### The request:
Render the record lines between the line containing "gray ellipse: moved 2 px up" and the line containing "cyan ellipse: moved 2 px right", inclusive, as a Markdown table with the columns Row and Line, numbering each row and omitting blank lines.
____ The records
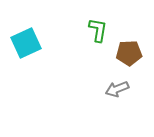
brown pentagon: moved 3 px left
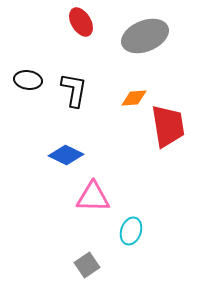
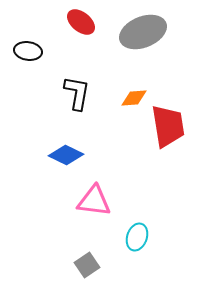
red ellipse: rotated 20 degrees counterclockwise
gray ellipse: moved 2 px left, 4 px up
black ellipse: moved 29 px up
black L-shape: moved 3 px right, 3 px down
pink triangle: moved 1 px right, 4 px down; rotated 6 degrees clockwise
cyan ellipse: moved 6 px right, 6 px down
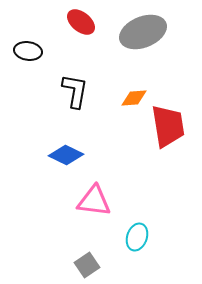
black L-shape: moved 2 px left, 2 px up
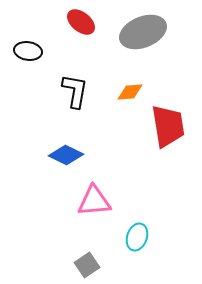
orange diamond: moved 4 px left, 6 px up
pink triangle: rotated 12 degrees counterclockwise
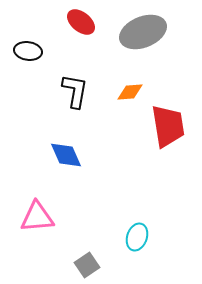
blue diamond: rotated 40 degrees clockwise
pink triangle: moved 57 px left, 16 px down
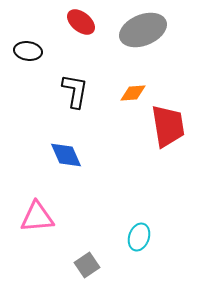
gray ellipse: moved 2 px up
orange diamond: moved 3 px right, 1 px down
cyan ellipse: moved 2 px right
________
____ The records
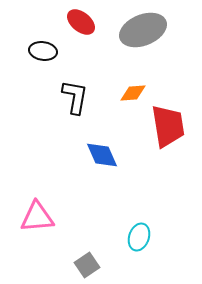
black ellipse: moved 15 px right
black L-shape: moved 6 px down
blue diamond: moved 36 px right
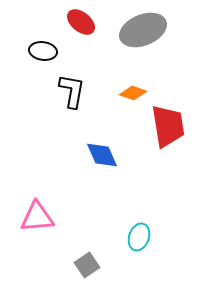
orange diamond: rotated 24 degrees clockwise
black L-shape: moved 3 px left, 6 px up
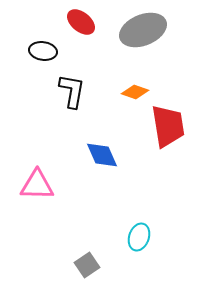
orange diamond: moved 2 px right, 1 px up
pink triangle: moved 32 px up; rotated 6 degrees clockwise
________
____ The records
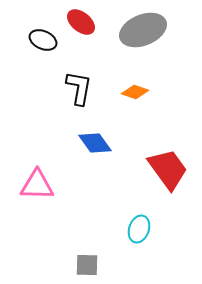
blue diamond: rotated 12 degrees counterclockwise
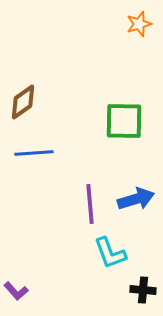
________
### Solution to this task:
| Row | Line |
|---|---|
| 1 | gray ellipse: moved 2 px up |
| 2 | orange diamond: moved 3 px right, 1 px down |
| 3 | cyan ellipse: moved 2 px right |